> _TO DO_: Every entry that follows must be written out exactly, apart from its pictures.

> _ENTRIES SUPPLIED_:
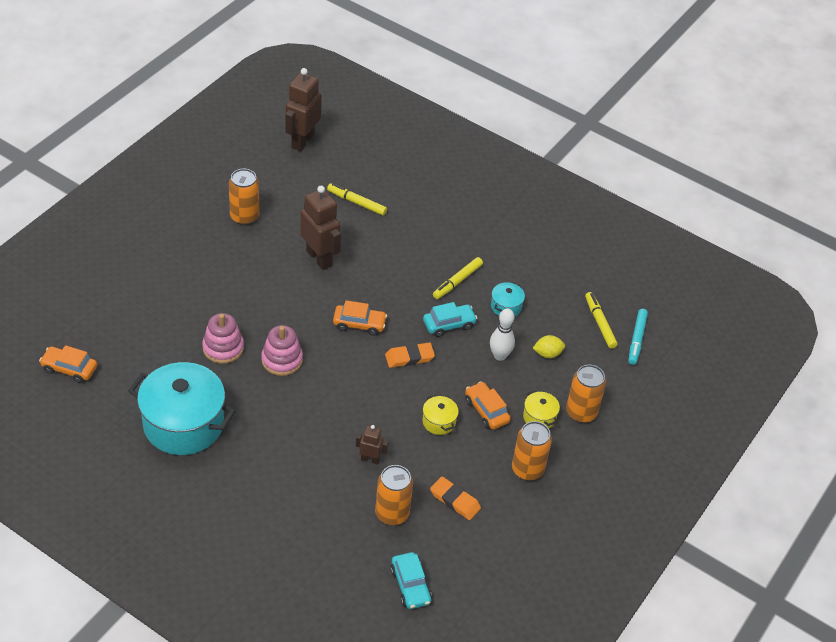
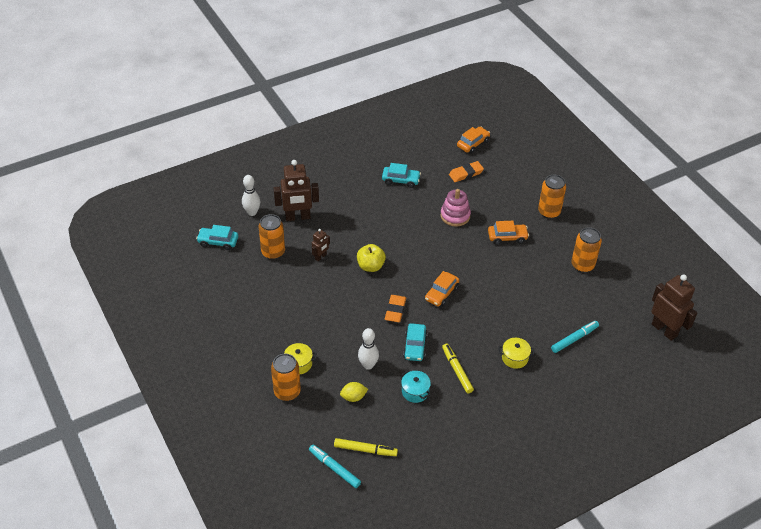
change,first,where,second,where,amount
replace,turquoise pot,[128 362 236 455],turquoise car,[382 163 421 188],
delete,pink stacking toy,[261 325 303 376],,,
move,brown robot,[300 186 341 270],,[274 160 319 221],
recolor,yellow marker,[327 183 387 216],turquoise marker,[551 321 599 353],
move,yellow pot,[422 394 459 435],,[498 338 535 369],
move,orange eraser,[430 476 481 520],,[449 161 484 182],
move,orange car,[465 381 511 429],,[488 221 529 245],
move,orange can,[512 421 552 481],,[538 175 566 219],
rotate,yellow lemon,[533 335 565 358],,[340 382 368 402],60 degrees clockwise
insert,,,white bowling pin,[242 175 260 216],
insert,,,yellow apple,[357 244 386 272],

> _EXERCISE SOLUTION_:
change,first,where,second,where,amount
replace,turquoise pot,[128 362 236 455],turquoise car,[382 163 421 188],
delete,pink stacking toy,[261 325 303 376],,,
move,brown robot,[300 186 341 270],,[274 160 319 221],
recolor,yellow marker,[327 183 387 216],turquoise marker,[551 321 599 353],
move,yellow pot,[422 394 459 435],,[498 338 535 369],
move,orange eraser,[430 476 481 520],,[449 161 484 182],
move,orange car,[465 381 511 429],,[488 221 529 245],
move,orange can,[512 421 552 481],,[538 175 566 219],
rotate,yellow lemon,[533 335 565 358],,[340 382 368 402],60 degrees clockwise
insert,,,white bowling pin,[242 175 260 216],
insert,,,yellow apple,[357 244 386 272],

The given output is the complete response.